Exercise requirements:
Please report each line of the entries below that contains the string "kern". Matching is case-sensitive.

[Stored data entries]
********************

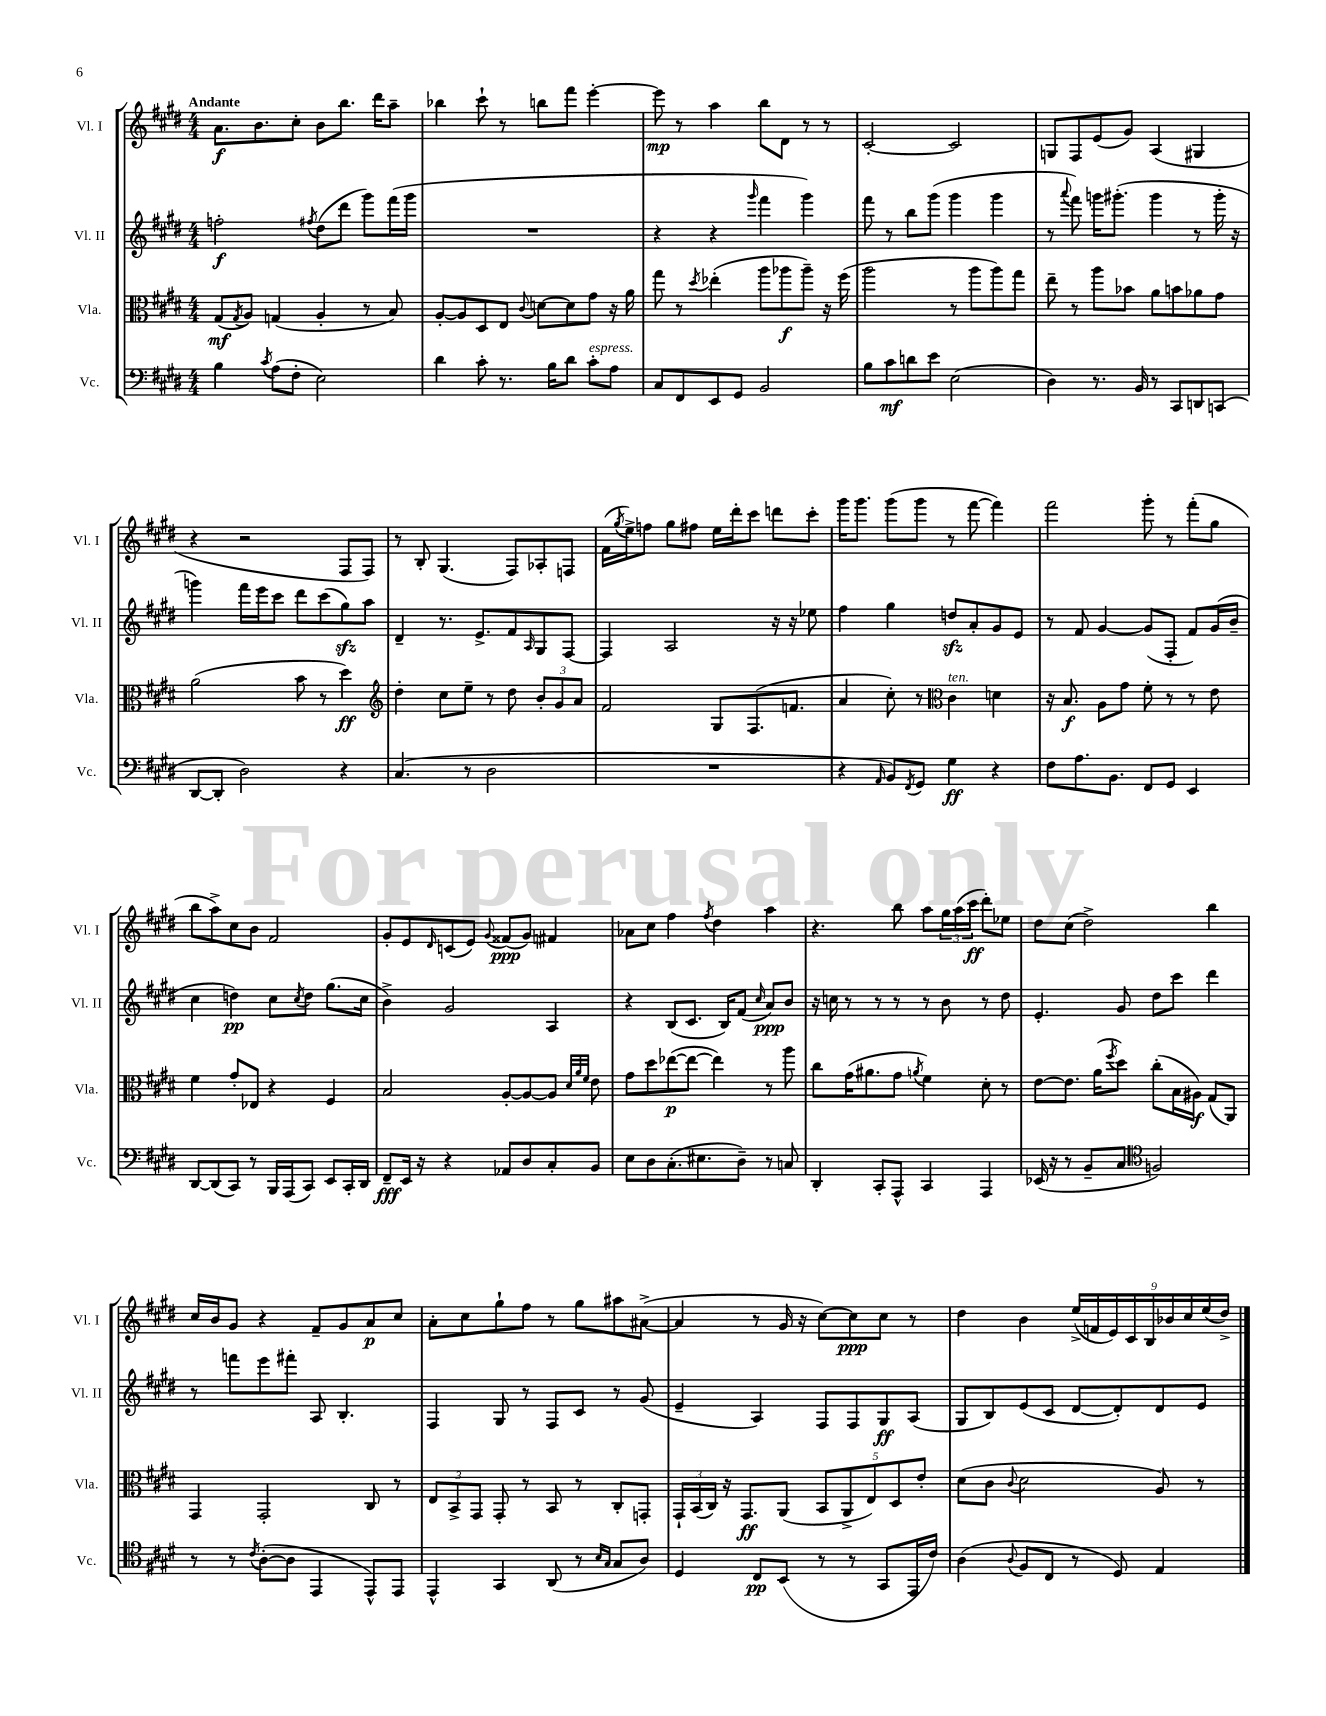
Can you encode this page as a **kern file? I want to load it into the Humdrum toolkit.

**kern	**dynam	**kern	**dynam	**kern	**dynam	**kern	**dynam
*part4	*part4	*part3	*part3	*part2	*part2	*part1	*part1
*staff4	*staff4	*staff3	*staff3	*staff2	*staff2	*staff1	*staff1
*I"Vc.	*	*I"Vla.	*	*I"Vl. II	*	*I"Vl. I	*
*I'Vc.	*	*I'Vla.	*	*I'Vl. II	*	*I'Vl. I	*
*clefF4	*	*clefC3	*	*clefG2	*	*clefG2	*
*k[f#c#g#d#]	*	*k[f#c#g#d#]	*	*k[f#c#g#d#]	*	*k[f#c#g#d#]	*
*M4/4	*	*M4/4	*	*M4/4	*	*M4/4	*
=1	=1	=1	=1	=1	=1	=1	=1
!	!	!	!	!	!	!LO:TX:a:B:t=Andante	!
4B\	.	(8G#/L	mf	2ffn'\	f	8.a\L	f
.	.	8qG#/	.	.	.	.	.
.	.	8A/J)	.	.	.	.	.
.	.	.	.	.	.	8.b\	.
8qc#/	.	.	.	.	.	.	.
(8A\L	.	(4Gn/	.	.	.	.	.
8F#'\J	.	.	.	.	.	8cc#'\J	.
.	.	.	.	8qff#X/	.	.	.
2E\)	.	4A'/	.	(8dd#\L	.	8b\L	.
.	.	.	.	8ddd#\J	.	8.bb\J	.
.	.	8r	.	8ggg#\L)	.	.	.
.	.	.	.	.	.	16ddd#\KL	.
.	.	8B/)	.	(16fff#\L	.	8aa~\J	.
.	.	.	.	16ggg#\JJ	.	.	.
=2	=2	=2	=2	=2	=2	=2	=2
4d#\	.	[8A'/L	.	1r	.	4bb-X\	.
.	.	8A/]	.	.	.	.	.
8c#'\	.	8D#/	.	.	.	8ccc#`\	.
8.r	.	8E/J	.	.	.	8r	.
.	.	8qqc#/	.	.	.	.	.
.	.	[8dn\L	.	.	.	8bbn\L	.
16B\KL	.	.	.	.	.	.	.
8d#\J	.	8d\]	.	.	.	8fff#\J	.
!LO:TX:a:i:t=espress.	!	!	!	!	!	!	!
8c#'\L	.	8g#\J	.	.	.	[4eee'\	.
8A\J	.	16r	.	.	.	.	.
.	.	16a\	.	.	.	.	.
=3	=3	=3	=3	=3	=3	=3	=3
8C#/L	.	8gg#\	.	4r	.	8eee\]	mp
8FF#/	.	8r	.	.	.	8r	.
.	.	8qdd#/	.	.	.	.	.
8EE/	.	(4ee-X'\	.	4r	.	4aa\	.
8GG#/J	.	.	.	.	.	.	.
.	.	.	.	16qqggg#/	.	.	.
2BB/	.	8aa\L	.	4fff#\	.	8bb\L	.
.	.	8aa-X\	f	.	.	8d#\J	.
.	.	8aa-~\J)	.	4ggg#\)	.	8r	.
.	.	16r	.	.	.	8r	.
.	.	(16ff#\	.	.	.	.	.
=4	=4	=4	=4	=4	=4	=4	=4
8B\L	.	2aa\	.	8fff#\	.	[2c#'/	.
8c#\	mf	.	.	8r	.	.	.
8dn\	.	.	.	8bb\L	.	.	.
8e\J	.	.	.	(8ggg#\J	.	.	.
(2E\	.	8r	.	4ggg#\	.	2c#/]	.
.	.	8aa\L	.	.	.	.	.
.	.	8aa\)	.	4ggg#\	.	.	.
.	.	8gg#\J	.	.	.	.	.
=5	=5	=5	=5	=5	=5	=5	=5
4D#\)	.	8ee~\	.	8r	.	8Gn/L	.
.	.	.	.	8qqaaa/	.	.	.
.	.	8r	.	8fff#\)	.	8F#/	.
8.r	.	8aa\L	.	16gggn\KL	.	(8e/	.
.	.	.	.	(8.ggg#X'\J	.	.	.
.	.	8b-X\J	.	.	.	8g#/J)	.
16BB/	.	.	.	.	.	.	.
8r	.	8a\L	.	4ggg#\	.	(4A/	.
8CC#/L	.	8bn\	.	.	.	.	.
8DDn/	.	8a-X\	.	8r	.	4G#X/	.
(8CCn/J	.	8g#\J	.	16ggg#'\	.	.	.
.	.	.	.	16r	.	.	.
!!LO:LB:g=z
=6	=6	=6	=6	=6	=6	=6	=6
[8DD#/L	.	(2a\	.	4gggn\)	.	4r	.
8DD#'/J]	.	.	.	.	.	.	.
2D#\)	.	.	.	16fff#\LL	.	2r	.
.	.	.	.	16eee\J	.	.	.
.	.	.	.	8ccc#\J	.	.	.
.	.	8b\	.	8ddd#\L	.	.	.
.	.	8r	.	(8ccc#\	.	.	.
4r	.	4dd#\)	ff	8gg#zz\)	.	8F#/L	.
.	.	.	.	8aa\J	.	8F#/J)	.
=7	=7	=7	=7	=7	=7	=7	=7
*	*	*clefG2	*	*	*	*	*
(4.C#/	.	4dd#'\	.	4d#~/	.	8r	.
.	.	.	.	.	.	8B'/	.
.	.	8cc#\L	.	8.r	.	(4.G#/	.
8r	.	8ee~\J	.	.	.	.	.
.	.	.	.	8.e^/L	.	.	.
2D#\	.	8r	.	.	.	.	.
.	.	8dd#\	.	8f#/	.	8F#/L)	.
.	.	.	.	16qqA/	.	.	.
.	.	12b'/L	.	8G#/	.	8A-X'/	.
.	.	12g#/	.	.	.	.	.
.	.	.	.	[8F#/J	.	8Fn/J	.
.	.	12a/J	.	.	.	.	.
=8	=8	=8	=8	=8	=8	=8	=8
1r	.	2f#/	.	4F#/]	.	(16f#\LL	.
.	.	.	.	.	.	8qgg#/	.
.	.	.	.	.	.	16ee^\J)	.
.	.	.	.	.	.	8ffn\J	.
.	.	.	.	2A/	.	8gg#\L	.
.	.	.	.	.	.	8ff#X\J	.
.	.	8G#/L	.	.	.	16ee\LL	.
.	.	.	.	.	.	16ddd#'\J	.
.	.	(8.F#/	.	.	.	8ccc#\J	.
.	.	.	.	16r	.	8dddn\L	.
.	.	8.fn/J	.	16r	.	.	.
.	.	.	.	8ee-X\	.	8ccc#'\J	.
=9	=9	=9	=9	=9	=9	=9	=9
4r	.	4a/	.	4ff#\	.	16ggg#\KL	.
.	.	.	.	.	.	8.ggg#\J	.
16qqAA/	.	.	.	.	.	.	.
8BB/L)	.	8cc#'\)	.	4gg#\	.	(8ggg#\L	.
8qFF#/	.	.	.	.	.	.	.
8GG#/J	.	8r	.	.	.	8ggg#\J	.
*	*	*clefC3	*	*	*	*	*
!	!	!LO:TX:a:i:t=ten.	!	!	!	!	!
4G#\	ff	4c#\	.	8ddnzz/L	.	8r	.
.	.	.	.	8a'/	.	[8fff#\	.
4r	.	4dn\	.	8g#/	.	4fff#\])	.
.	.	.	.	8e/J	.	.	.
=10	=10	=10	=10	=10	=10	=10	=10
8F#\L	.	16r	.	8r	.	2fff#\	.
.	.	8.B/	f	.	.	.	.
8.A\	.	.	.	8f#/	.	.	.
.	.	8A\L	.	[4g#/	.	.	.
8.BB\J	.	.	.	.	.	.	.
.	.	8g#\J	.	.	.	.	.
8FF#/L	.	8f#'\	.	(8g#/L]	.	8ggg#'\	.
8GG#/J	.	8r	.	8F#'/J	.	8r	.
4EE/	.	8r	.	8f#/L)	.	(8fff#'\L	.
.	.	8e\	.	(16g#/L	.	8gg#\J	.
.	.	.	.	16b~/JJ	.	.	.
!!LO:LB:g=z
=11	=11	=11	=11	=11	=11	=11	=11
[8DD#/L	.	4f#\	.	4cc#\	.	8bb\L	.
(8DD#/]	.	.	.	.	.	8aa^\)	.
8CC#/J)	.	8g#'/L	.	4ddn\)	pp	8cc#\	.
8r	.	8E-X/J	.	.	.	8b\J	.
16BBB/LL	.	4r	.	8cc#\L	.	2f#/	.
(16AAA/J	.	.	.	.	.	.	.
.	.	.	.	8qcc#/	.	.	.
8CC#/J)	.	.	.	8dd\J	.	.	.
8EE/L	.	4F#/	.	(8.gg#\L	.	.	.
16CC#'/L	.	.	.	.	.	.	.
16DD#/JJ	.	.	.	16cc#\Jk	.	.	.
=12	=12	=12	=12	=12	=12	=12	=12
8FF#~/L	fff	2B/	.	4b^\)	.	8g#'/L	.
16EE/Jk	.	.	.	.	.	8e/	.
16r	.	.	.	.	.	.	.
.	.	.	.	.	.	16qqd#/	.
4r	.	.	.	2g#/	.	(8cn/	.
.	.	.	.	.	.	8e/J)	.
.	.	.	.	.	.	8qqg#/	.
8AA-X/L	.	[8A'/L	.	.	.	(8f##X/L	ppp
8D#/	.	8A/_	.	.	.	8g#/J)	.
8C#'/	.	8A/J]	.	4A/	.	4f#X/	.
.	.	32qqd#/LLL	.	.	.	.	.
.	.	32qqa/	.	.	.	.	.
.	.	32qqf#/JJJ	.	.	.	.	.
8BB/J	.	8e\	.	.	.	.	.
=13	=13	=13	=13	=13	=13	=13	=13
8E\L	.	8g#\L	.	4r	.	8a-X\L	.
8D#\	.	8dd#\	.	.	.	8cc#\J	.
(8.C#'\	.	([8ee-X\	p	(8B/L	.	4ff#\	.
.	.	8ee-\J_	.	8.c#/J	.	.	.
8.E#X\	.	.	.	.	.	.	.
.	.	.	.	.	.	8qff#/	.
.	.	4ee-\])	.	.	.	4dd#\	.
.	.	.	.	16B/KL)	.	.	.
8D#~\J)	.	.	.	(8f#/J	.	.	.
.	.	.	.	16qqcc#/	.	.	.
8r	.	8r	.	8a/L)	ppp	4aa\	.
8Cn/	.	8aa\	.	8b/J	.	.	.
=14	=14	=14	=14	=14	=14	=14	=14
4DD#'/	.	8cc#\L	.	16r	.	4.r	.
.	.	.	.	16ccn\	.	.	.
.	.	(16g#\K	.	8r	.	.	.
.	.	8.a#X\	.	.	.	.	.
8CC#'/L	.	.	.	8r	.	.	.
8AAA^^/J	.	8g#\J	.	8r	.	8bb\	.
.	.	8qan/	.	.	.	.	.
4CC#/	.	4f#\)	.	8r	.	8aa\L	.
.	.	.	.	8b\	.	24gg#\L	.
.	.	.	.	.	.	(24aa\	.
.	.	.	.	.	.	24ccc#\JJ	ff
4AAA/	.	8d#'\	.	8r	.	8ddd#'\L)	.
.	.	8r	.	8dd#\	.	8ee-X\J	.
=15	=15	=15	=15	=15	=15	=15	=15
(16EE-X/	.	[8e\L	.	4.e'/	.	8dd#\L	.
16r	.	.	.	.	.	.	.
8r	.	8.e\J]	.	.	.	(8cc#\J	.
8BB~/L	.	.	.	.	.	2dd#^\)	.
.	.	(16a\KL	.	.	.	.	.
.	.	8qff#/	.	.	.	.	.
8C#/J	.	8dd#\J)	.	8g#/	.	.	.
*clefC4	*	*	*	*	*	*	*
2Fn/)	.	(8cc#'\L	.	8dd#\L	.	.	.
.	.	16B\L	.	8ccc#\J	.	.	.
.	.	16A#X\JJ)	f	.	.	.	.
.	.	(8G#/L	.	4ddd#\	.	4bb\	.
.	.	8AA/J)	.	.	.	.	.
!!LO:LB:g=z
=16	=16	=16	=16	=16	=16	=16	=16
8r	.	4GG#/	.	8r	.	16cc#/LL	.
.	.	.	.	.	.	16b/J	.
8r	.	.	.	8fffn\L	.	8g#/J	.
8qc#/	.	.	.	.	.	.	.
([8A'\L	.	2GG#'/	.	8eee\	.	4r	.
8A\J]	.	.	.	8fff#X'\J	.	.	.
4EE/	.	.	.	8A/	.	8f#~/L	.
.	.	.	.	4.B'/	.	8g#/	.
8EE^^/L)	.	8C#/	.	.	.	8a/	p
8EE/J	.	8r	.	.	.	8cc#/J	.
=17	=17	=17	=17	=17	=17	=17	=17
4EE^^/	.	12E/L	.	4F#/	.	8a'\L	.
.	.	12BB^/	.	.	.	.	.
.	.	.	.	.	.	8cc#\	.
.	.	12GG#/J	.	.	.	.	.
4GG#/	.	8GG#'/	.	8G#/	.	8gg#`\	.
.	.	8r	.	8r	.	8ff#\J	.
(8AA/	.	8BB/	.	8F#/L	.	8r	.
8r	.	8r	.	8c#/J	.	8gg#\L	.
16qqB/LL	.	.	.	.	.	.	.
16qqG#/JJ	.	.	.	.	.	.	.
8G#/L	.	8C#'/L	.	8r	.	8aa#X\	.
8A/J)	.	8GGn'/J	.	(8g#/	.	([8a#X^\J	.
=18	=18	=18	=18	=18	=18	=18	=18
4D#/	.	24GG#`/LL	.	4e~/	.	4a#/]	.
.	.	(24BB/	.	.	.	.	.
.	.	24C#/JJ)	.	.	.	.	.
.	.	16r	.	.	.	.	.
.	.	8.GG#/L	ff	.	.	.	.
8C#/L	pp	.	.	4A/)	.	8r	.
(8BB/J	.	(8AA/J	.	.	.	16g#/	.
.	.	.	.	.	.	16r	.
8r	.	10BB/L	.	8F#/L	.	[8cc#\L)	.
.	.	10AA^/	.	.	.	.	.
8r	.	.	.	8F#/	.	8cc#\]	ppp
.	.	10E/)	.	.	.	.	.
8GG#/L	.	.	.	8G#/	ff	8cc#\J	.
.	.	10D#/	.	.	.	.	.
16EE/L	.	.	.	(8A/J	.	8r	.
.	.	10e'/J	.	.	.	.	.
16c#/JJ)	.	.	.	.	.	.	.
=19	=19	=19	=19	=19	=19	=19	=19
(4A\	.	(8d#\L	.	8G#/L	.	4dd#\	.
.	.	8c#\J	.	8B/)	.	.	.
8qqA/	.	8qqc#/	.	.	.	.	.
8F#/L	.	2d#\	.	(8e/	.	4b\	.
8C#/J	.	.	.	8c#/J	.	.	.
8r	.	.	.	[8d#/L	.	(18ee^/LL	.
.	.	.	.	.	.	18fn/	.
.	.	.	.	.	.	18e/)	.
8D#/)	.	.	.	8d#'/])	.	.	.
.	.	.	.	.	.	18c#/	.
.	.	.	.	.	.	18B/	.
4E/	.	8A/)	.	8d#/	.	.	.
.	.	.	.	.	.	18b-X/	.
.	.	.	.	.	.	18cc#/	.
.	.	8r	.	8e/J	.	.	.
.	.	.	.	.	.	(18ee/	.
.	.	.	.	.	.	18dd#^/JJ)	.
==	==	==	==	==	==	==	==
*-	*-	*-	*-	*-	*-	*-	*-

********************

Written response:
Can you encode this page as a **kern file? I want to load it into the Humdrum toolkit.
**kern	**dynam	**kern	**dynam	**kern	**dynam	**kern	**dynam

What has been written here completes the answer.